_Exercise_
Extract the lines that carry the string "STEPPER" from the listing.

_Working data_

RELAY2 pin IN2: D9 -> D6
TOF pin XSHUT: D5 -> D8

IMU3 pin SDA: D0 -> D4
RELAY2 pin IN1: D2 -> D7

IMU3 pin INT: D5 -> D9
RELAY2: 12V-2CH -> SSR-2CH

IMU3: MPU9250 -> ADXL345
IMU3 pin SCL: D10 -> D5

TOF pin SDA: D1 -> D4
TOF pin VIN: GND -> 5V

--

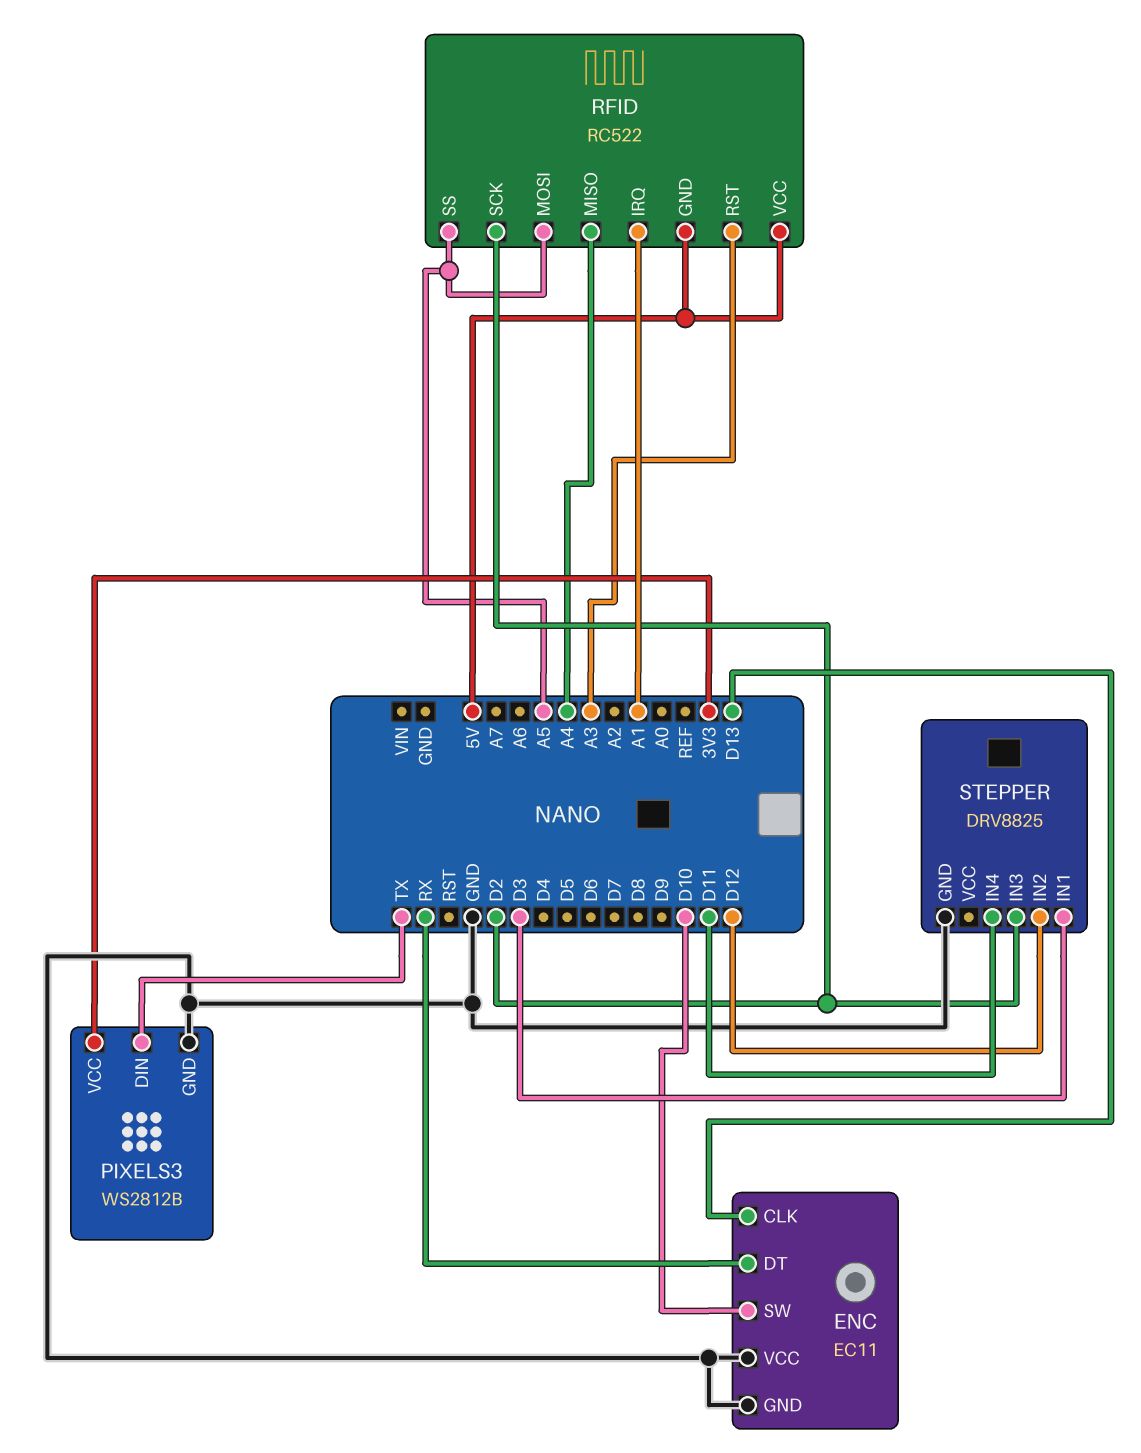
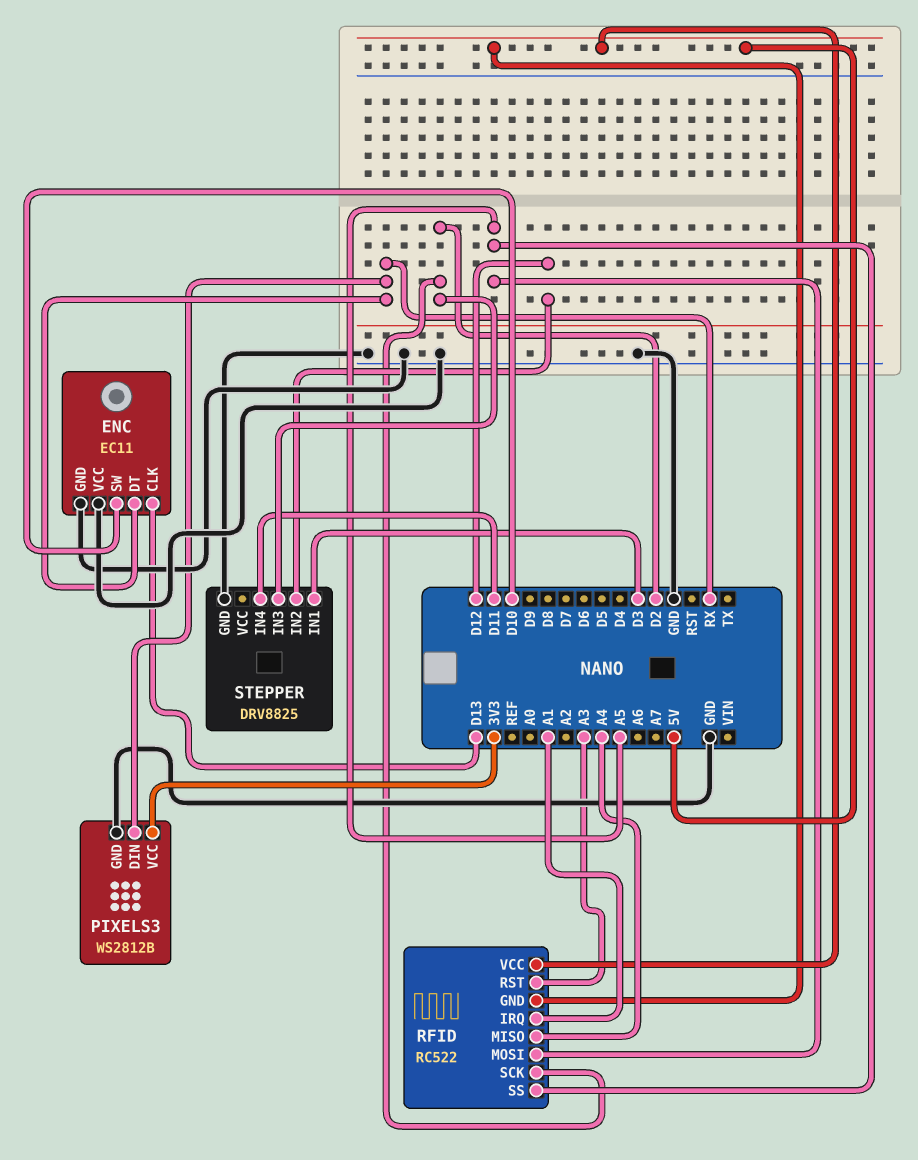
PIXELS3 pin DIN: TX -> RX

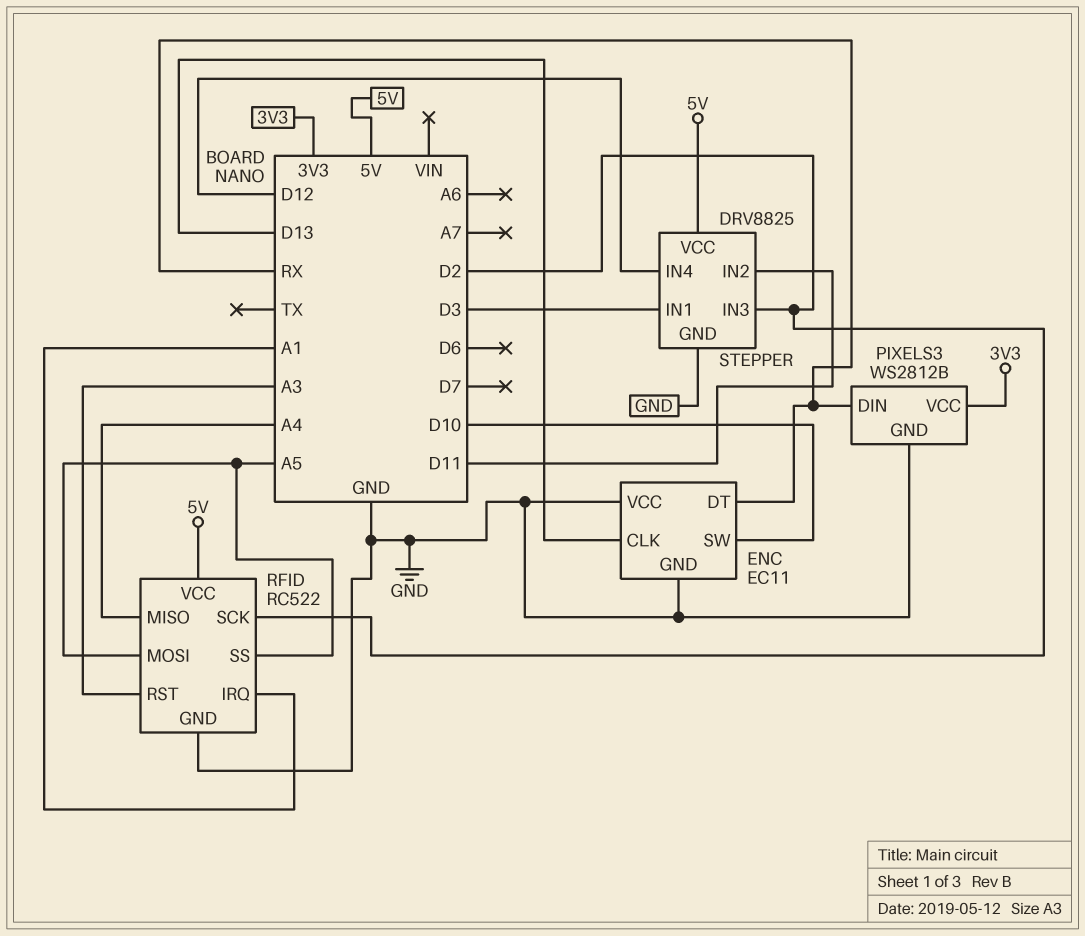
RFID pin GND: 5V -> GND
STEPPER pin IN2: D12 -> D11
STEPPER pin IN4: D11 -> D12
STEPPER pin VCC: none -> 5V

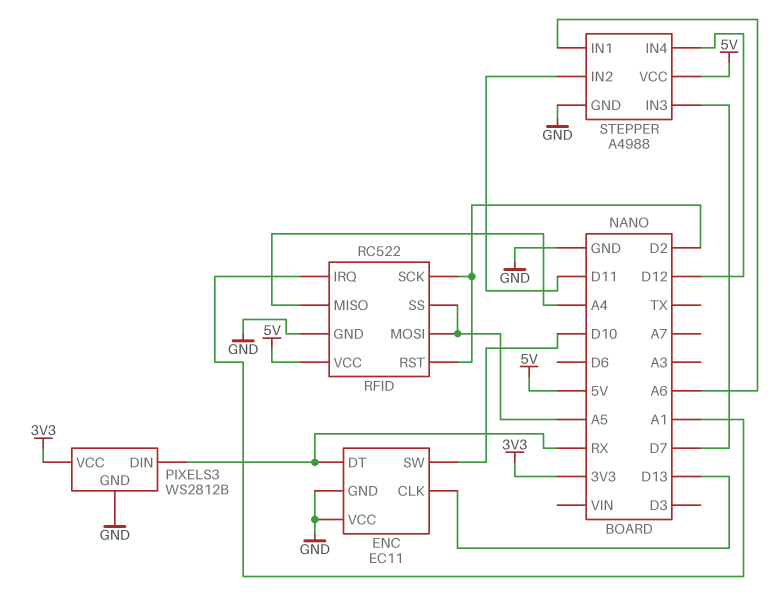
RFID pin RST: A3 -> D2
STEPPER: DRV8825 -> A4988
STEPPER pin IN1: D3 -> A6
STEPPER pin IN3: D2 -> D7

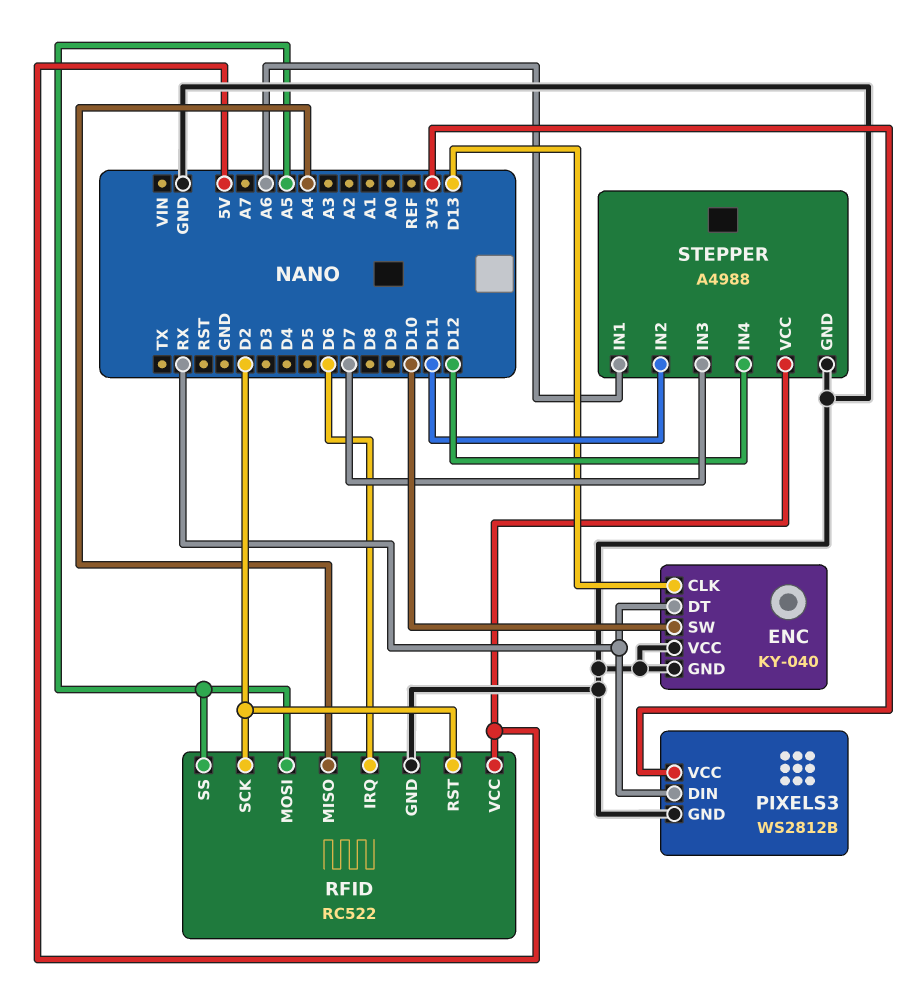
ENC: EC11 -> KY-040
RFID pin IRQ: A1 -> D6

--

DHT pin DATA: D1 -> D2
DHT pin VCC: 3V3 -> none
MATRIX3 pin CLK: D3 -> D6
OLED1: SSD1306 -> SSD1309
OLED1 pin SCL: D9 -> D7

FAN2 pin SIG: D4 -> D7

_Task answer_
STEPPER pin IN2: D12 -> D11
STEPPER pin IN4: D11 -> D12
STEPPER pin VCC: none -> 5V
STEPPER: DRV8825 -> A4988
STEPPER pin IN1: D3 -> A6
STEPPER pin IN3: D2 -> D7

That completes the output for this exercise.